ASSIGNMENT >> Which lines below hold the word "shape"? Report each one.

Coordinate change listings >>
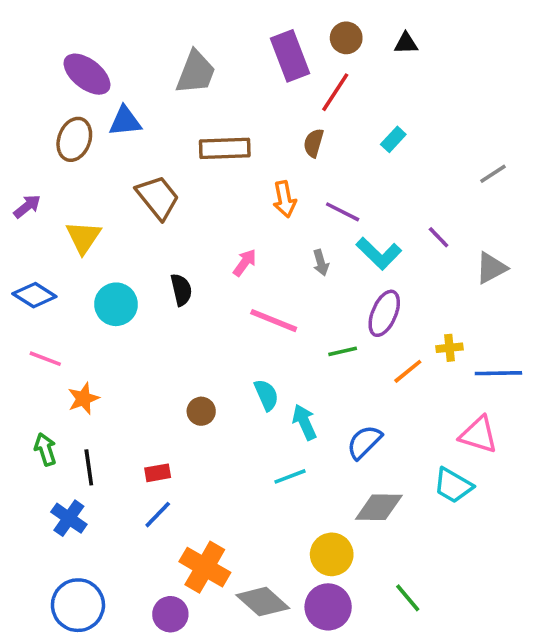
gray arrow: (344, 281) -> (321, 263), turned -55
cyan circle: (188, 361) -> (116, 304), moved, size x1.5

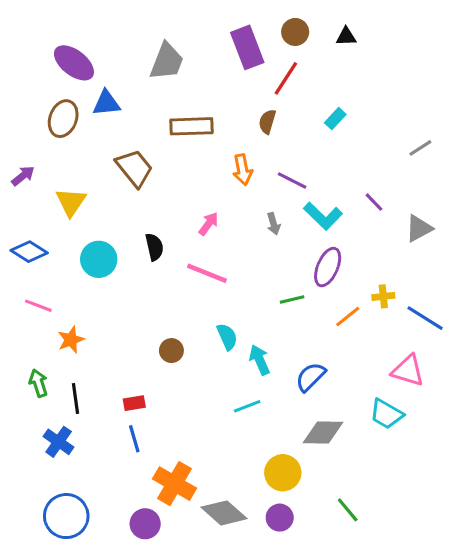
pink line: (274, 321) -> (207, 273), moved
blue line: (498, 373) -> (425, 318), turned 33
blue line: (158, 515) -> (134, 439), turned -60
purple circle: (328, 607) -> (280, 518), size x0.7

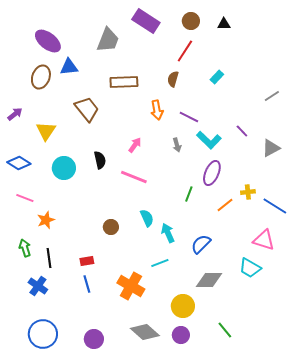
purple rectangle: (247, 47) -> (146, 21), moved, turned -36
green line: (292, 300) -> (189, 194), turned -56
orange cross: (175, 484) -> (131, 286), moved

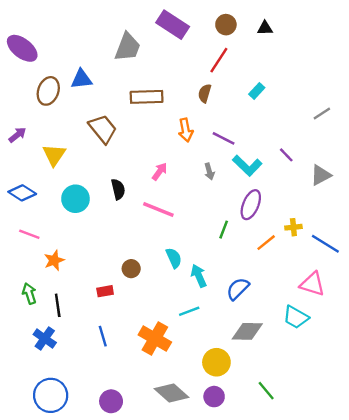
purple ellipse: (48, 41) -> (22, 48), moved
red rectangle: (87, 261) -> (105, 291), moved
...
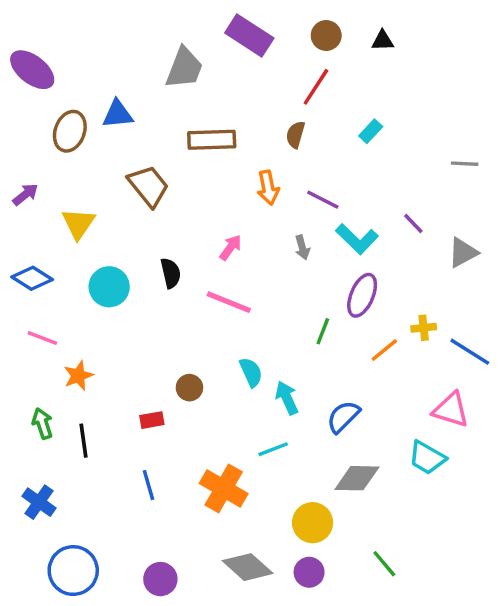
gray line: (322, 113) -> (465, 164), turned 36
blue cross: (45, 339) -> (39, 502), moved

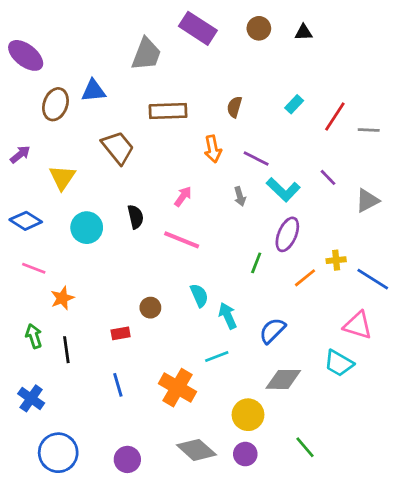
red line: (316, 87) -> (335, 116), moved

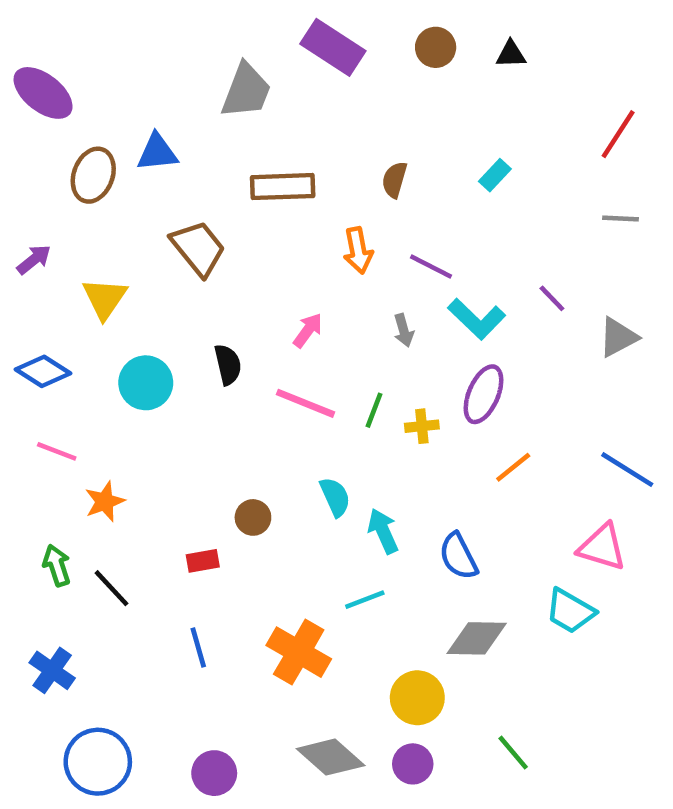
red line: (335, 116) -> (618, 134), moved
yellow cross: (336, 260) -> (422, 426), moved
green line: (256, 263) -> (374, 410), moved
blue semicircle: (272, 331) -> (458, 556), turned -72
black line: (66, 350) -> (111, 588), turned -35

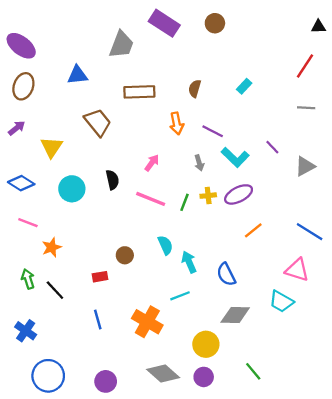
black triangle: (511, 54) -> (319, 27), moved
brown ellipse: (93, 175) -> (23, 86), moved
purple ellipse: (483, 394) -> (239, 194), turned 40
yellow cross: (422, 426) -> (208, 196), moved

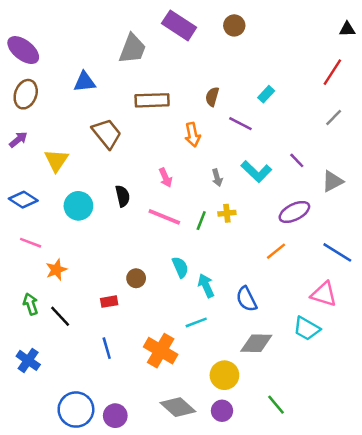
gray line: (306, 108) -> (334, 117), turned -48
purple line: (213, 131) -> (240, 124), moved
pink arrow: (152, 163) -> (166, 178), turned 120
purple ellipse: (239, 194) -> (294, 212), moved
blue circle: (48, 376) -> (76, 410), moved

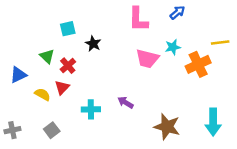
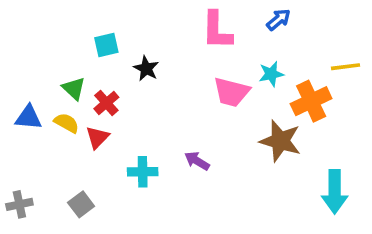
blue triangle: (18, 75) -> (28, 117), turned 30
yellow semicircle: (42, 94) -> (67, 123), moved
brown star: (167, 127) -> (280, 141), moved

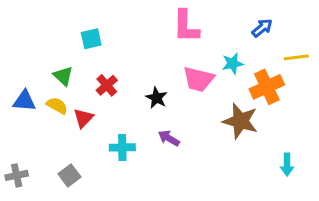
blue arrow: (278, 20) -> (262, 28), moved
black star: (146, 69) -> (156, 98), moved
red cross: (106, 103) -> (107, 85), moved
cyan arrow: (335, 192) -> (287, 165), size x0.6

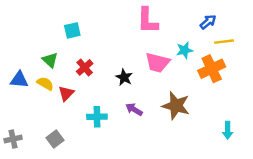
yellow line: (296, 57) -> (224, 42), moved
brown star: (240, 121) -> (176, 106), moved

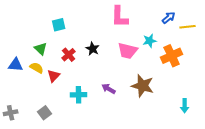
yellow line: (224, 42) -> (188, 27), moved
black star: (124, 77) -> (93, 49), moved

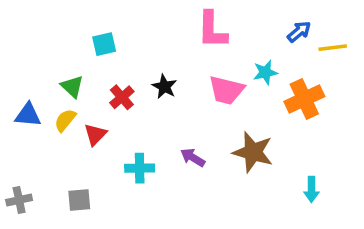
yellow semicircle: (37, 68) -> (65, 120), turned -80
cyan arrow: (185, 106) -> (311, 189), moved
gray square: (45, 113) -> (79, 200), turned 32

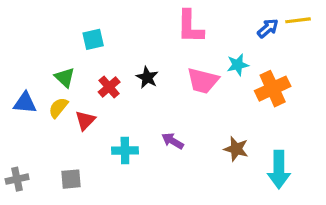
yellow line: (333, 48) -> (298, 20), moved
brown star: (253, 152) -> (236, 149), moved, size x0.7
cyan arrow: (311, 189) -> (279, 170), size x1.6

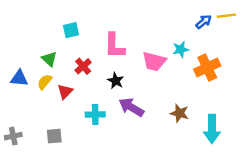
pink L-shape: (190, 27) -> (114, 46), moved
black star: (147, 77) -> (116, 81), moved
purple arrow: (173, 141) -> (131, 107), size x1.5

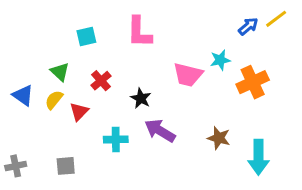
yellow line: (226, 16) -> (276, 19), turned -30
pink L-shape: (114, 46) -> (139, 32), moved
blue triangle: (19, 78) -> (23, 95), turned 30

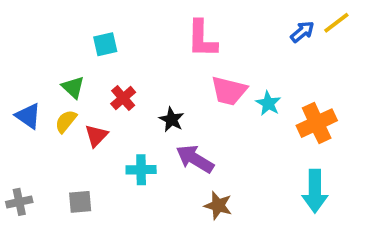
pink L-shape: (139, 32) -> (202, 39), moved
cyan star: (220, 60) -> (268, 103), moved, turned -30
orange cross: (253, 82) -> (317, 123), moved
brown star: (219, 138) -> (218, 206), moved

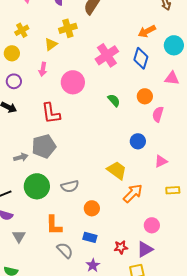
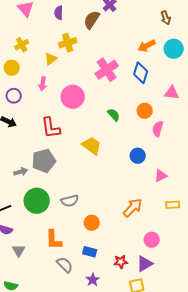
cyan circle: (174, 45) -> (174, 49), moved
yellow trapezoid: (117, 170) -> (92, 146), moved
---
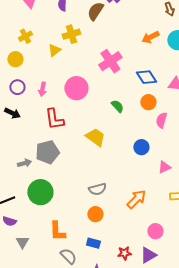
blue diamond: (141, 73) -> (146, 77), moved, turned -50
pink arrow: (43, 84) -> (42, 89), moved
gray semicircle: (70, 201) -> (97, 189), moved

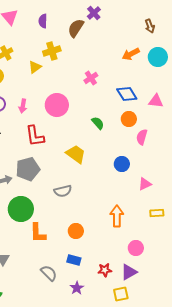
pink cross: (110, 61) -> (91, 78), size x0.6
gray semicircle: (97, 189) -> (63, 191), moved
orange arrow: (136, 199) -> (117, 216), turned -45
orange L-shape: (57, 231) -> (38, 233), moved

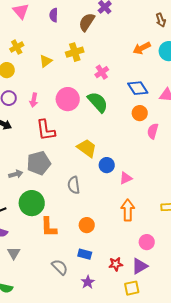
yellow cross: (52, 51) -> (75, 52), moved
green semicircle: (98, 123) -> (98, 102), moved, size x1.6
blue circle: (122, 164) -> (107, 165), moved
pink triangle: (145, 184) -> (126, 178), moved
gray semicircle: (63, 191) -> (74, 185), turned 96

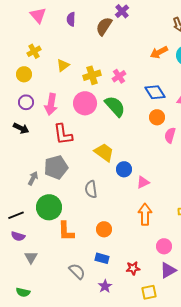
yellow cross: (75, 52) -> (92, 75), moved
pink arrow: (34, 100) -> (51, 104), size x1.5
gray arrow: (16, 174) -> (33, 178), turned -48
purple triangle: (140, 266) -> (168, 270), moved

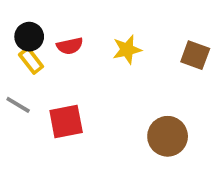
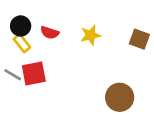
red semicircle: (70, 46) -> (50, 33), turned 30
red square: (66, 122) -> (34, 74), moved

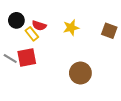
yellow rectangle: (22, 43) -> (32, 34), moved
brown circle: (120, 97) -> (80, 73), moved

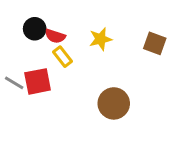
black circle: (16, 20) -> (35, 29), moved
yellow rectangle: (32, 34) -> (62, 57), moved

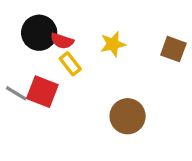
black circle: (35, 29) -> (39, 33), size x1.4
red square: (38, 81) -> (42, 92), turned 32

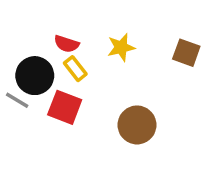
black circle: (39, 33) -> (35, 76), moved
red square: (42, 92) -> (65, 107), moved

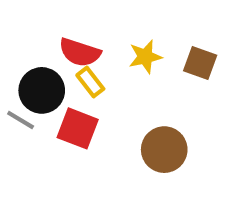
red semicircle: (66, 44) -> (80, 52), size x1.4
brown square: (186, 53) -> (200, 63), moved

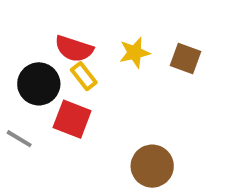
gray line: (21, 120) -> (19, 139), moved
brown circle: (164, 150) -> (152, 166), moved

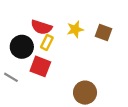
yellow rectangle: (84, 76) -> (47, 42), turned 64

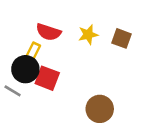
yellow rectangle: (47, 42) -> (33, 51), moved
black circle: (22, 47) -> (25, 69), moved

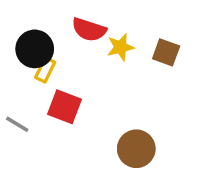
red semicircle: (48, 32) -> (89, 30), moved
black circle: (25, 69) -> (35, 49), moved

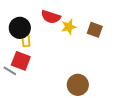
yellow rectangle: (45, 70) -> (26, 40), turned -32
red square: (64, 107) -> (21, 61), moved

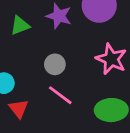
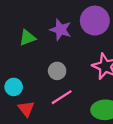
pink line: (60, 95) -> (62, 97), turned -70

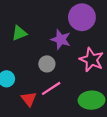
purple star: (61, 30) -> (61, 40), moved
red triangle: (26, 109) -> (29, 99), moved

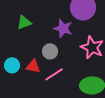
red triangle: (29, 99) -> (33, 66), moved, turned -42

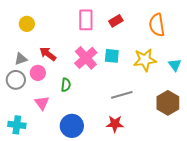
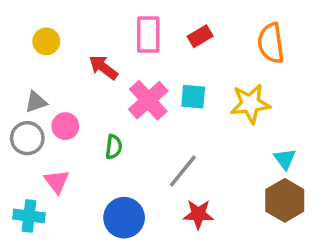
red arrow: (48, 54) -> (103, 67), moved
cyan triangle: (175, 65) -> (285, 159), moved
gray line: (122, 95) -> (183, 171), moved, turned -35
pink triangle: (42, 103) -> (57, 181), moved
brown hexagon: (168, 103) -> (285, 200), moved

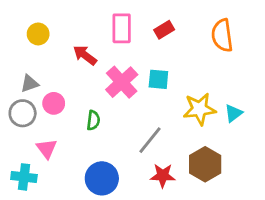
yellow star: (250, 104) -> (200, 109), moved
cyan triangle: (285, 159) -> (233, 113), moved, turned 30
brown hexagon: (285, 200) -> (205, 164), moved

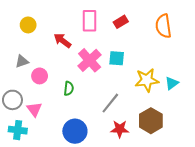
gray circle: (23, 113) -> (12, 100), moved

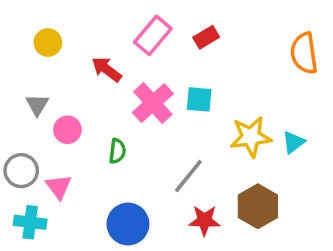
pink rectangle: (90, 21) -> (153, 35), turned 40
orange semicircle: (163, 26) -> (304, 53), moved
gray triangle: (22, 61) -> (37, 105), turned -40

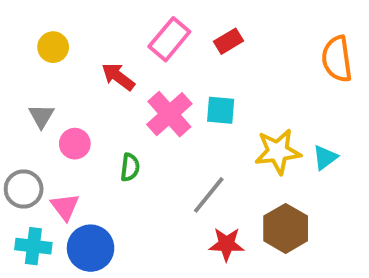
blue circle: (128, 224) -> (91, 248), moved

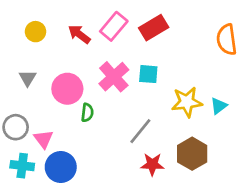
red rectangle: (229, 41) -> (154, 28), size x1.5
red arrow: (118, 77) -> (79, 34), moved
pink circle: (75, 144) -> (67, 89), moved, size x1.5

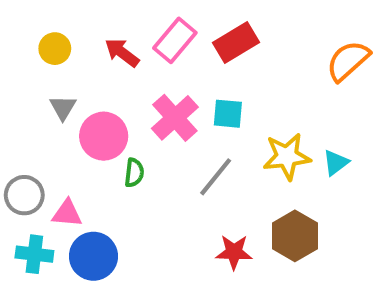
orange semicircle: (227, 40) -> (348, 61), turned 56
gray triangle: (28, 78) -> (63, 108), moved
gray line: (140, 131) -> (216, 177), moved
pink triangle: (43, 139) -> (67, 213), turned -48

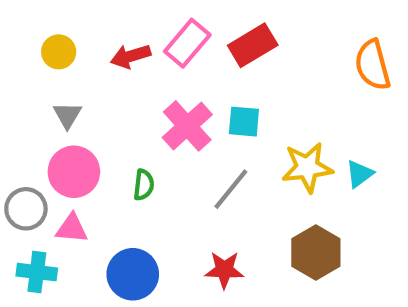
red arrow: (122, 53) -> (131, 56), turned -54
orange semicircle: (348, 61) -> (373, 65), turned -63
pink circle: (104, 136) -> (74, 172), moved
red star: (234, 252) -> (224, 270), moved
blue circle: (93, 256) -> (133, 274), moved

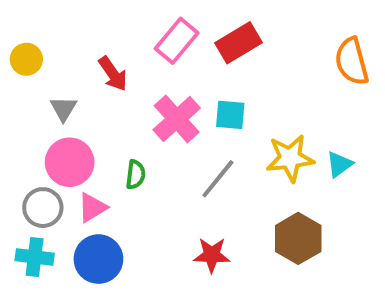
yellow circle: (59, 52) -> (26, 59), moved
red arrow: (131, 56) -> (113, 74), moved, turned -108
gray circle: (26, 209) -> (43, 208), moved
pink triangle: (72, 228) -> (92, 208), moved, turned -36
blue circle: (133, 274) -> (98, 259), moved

TASK SOLUTION >>
pink L-shape: (190, 27) -> (114, 46), moved
pink L-shape: (114, 46) -> (139, 32), moved
pink L-shape: (139, 32) -> (202, 39), moved
orange L-shape: (57, 231) -> (38, 233), moved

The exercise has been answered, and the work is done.